■ WHAT NEEDS TO BE DONE
The entries below are to be repeated exactly, and their pictures left out.

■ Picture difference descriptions
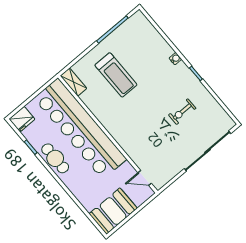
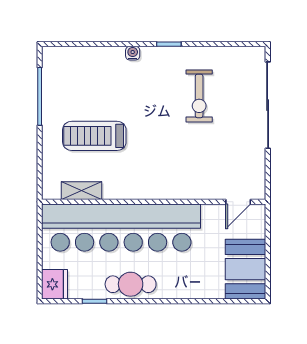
treadmill: (116, 75) -> (94, 136), turned 180
shelving: (74, 82) -> (81, 191), moved
exercise bike: (182, 112) -> (199, 96), width x1.38, depth x1.39

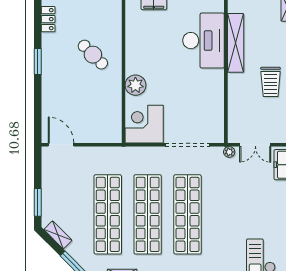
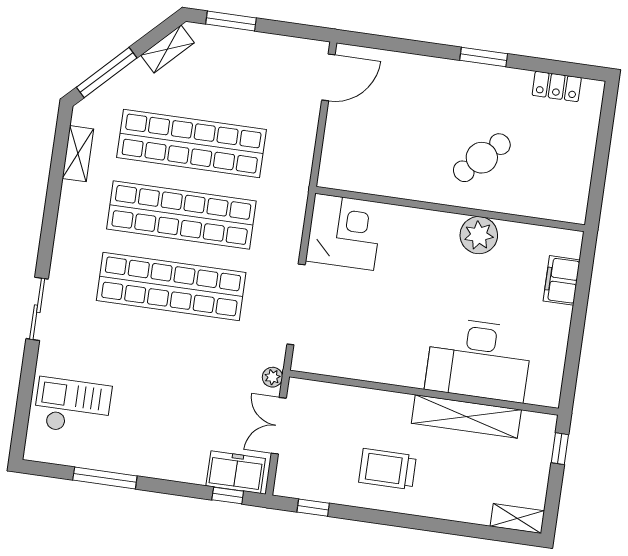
plant: (135, 85) -> (479, 235), moved

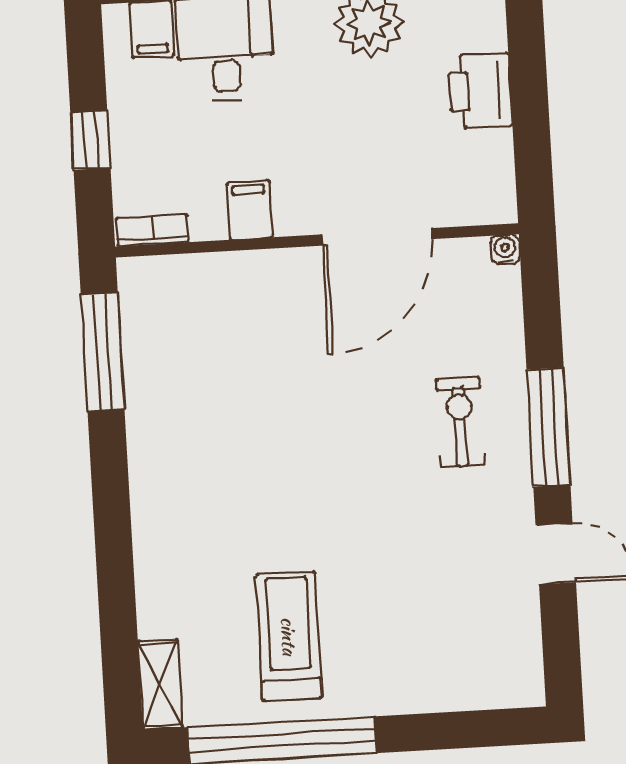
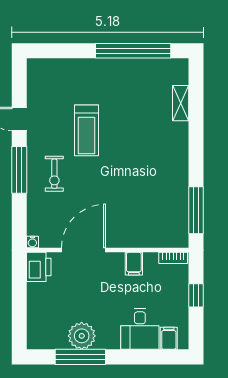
printer: (480, 91) -> (39, 267), moved
treadmill: (289, 636) -> (86, 130), moved
shelving: (160, 685) -> (181, 103), moved

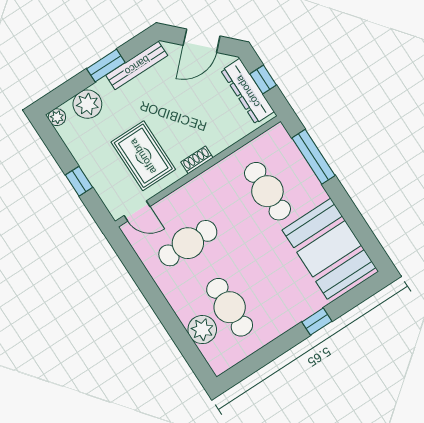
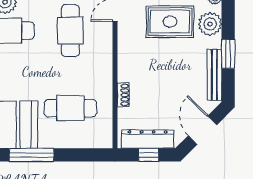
rug: (143, 156) -> (170, 22), moved
window: (313, 157) -> (31, 155), moved
shoe rack: (197, 160) -> (123, 95), moved

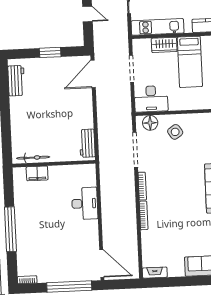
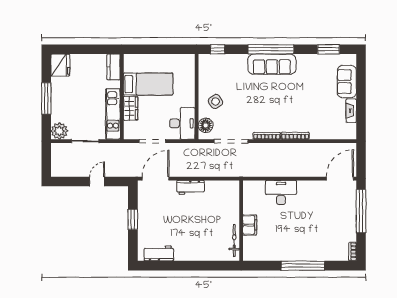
door: (93, 74) -> (156, 179), swing flipped
workbench: (87, 143) -> (191, 187), moved
filing cabinet: (37, 173) -> (250, 225), moved
fireplace: (155, 273) -> (351, 111), moved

■ SOLUTION FOR THIS TASK
treadmill: (116, 75) -> (94, 136), turned 180
shelving: (74, 82) -> (81, 191), moved
exercise bike: (182, 112) -> (199, 96), width x1.38, depth x1.39

plant: (135, 85) -> (479, 235), moved

printer: (480, 91) -> (39, 267), moved
treadmill: (289, 636) -> (86, 130), moved
shelving: (160, 685) -> (181, 103), moved

rug: (143, 156) -> (170, 22), moved
window: (313, 157) -> (31, 155), moved
shoe rack: (197, 160) -> (123, 95), moved

door: (93, 74) -> (156, 179), swing flipped
workbench: (87, 143) -> (191, 187), moved
filing cabinet: (37, 173) -> (250, 225), moved
fireplace: (155, 273) -> (351, 111), moved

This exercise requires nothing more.